§ **Information shown**:
==*==

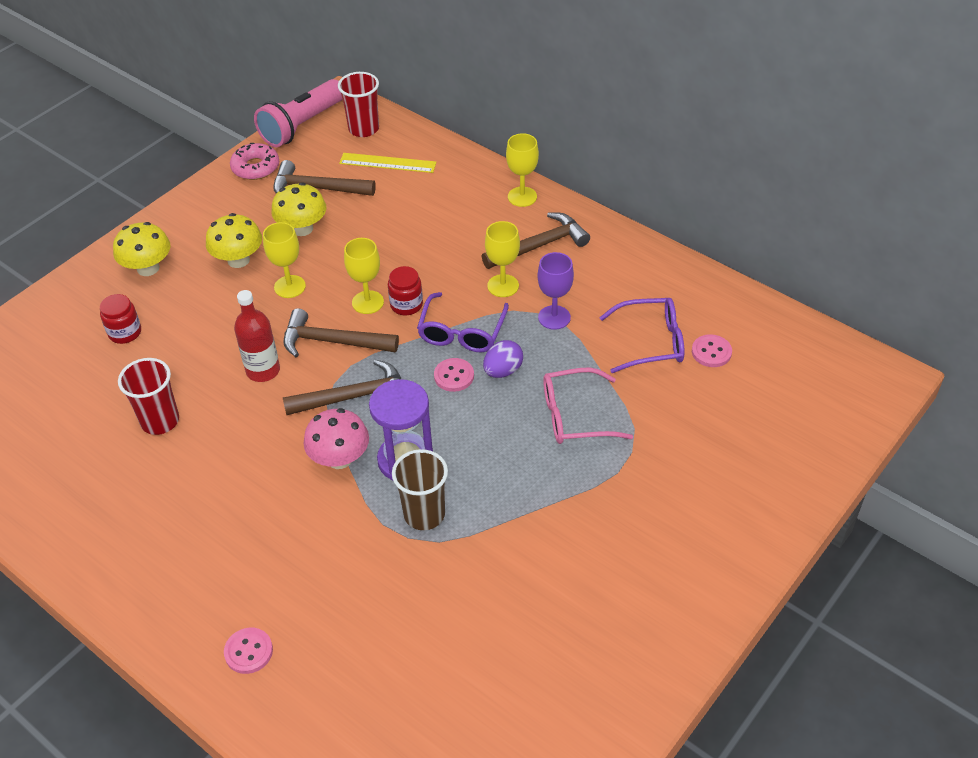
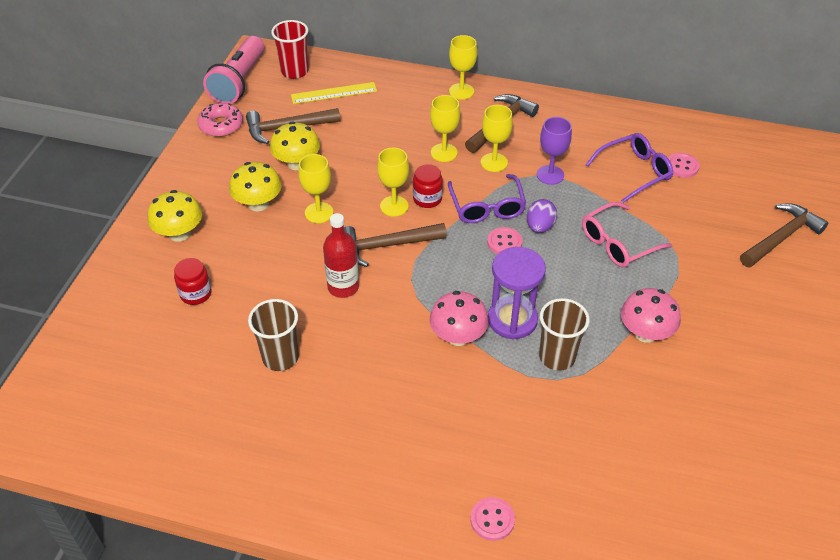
camera: 25 degrees left, 0 degrees up
(160, 421) = (280, 357): red cup -> brown cup
(353, 396) = (435, 284): brown hammer -> brown hammer (781, 238)
(457, 260) = (444, 152): none -> yellow goblet
(535, 522) = (645, 333): none -> pink mushroom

==*==

§ **Prompt**: Hand back all the entries exactly, leaving out the pictures.

§ **Output for this exercise**:
camera: 25 degrees left, 0 degrees up
(160, 421) = (280, 357): red cup -> brown cup
(353, 396) = (435, 284): brown hammer -> brown hammer (781, 238)
(457, 260) = (444, 152): none -> yellow goblet
(535, 522) = (645, 333): none -> pink mushroom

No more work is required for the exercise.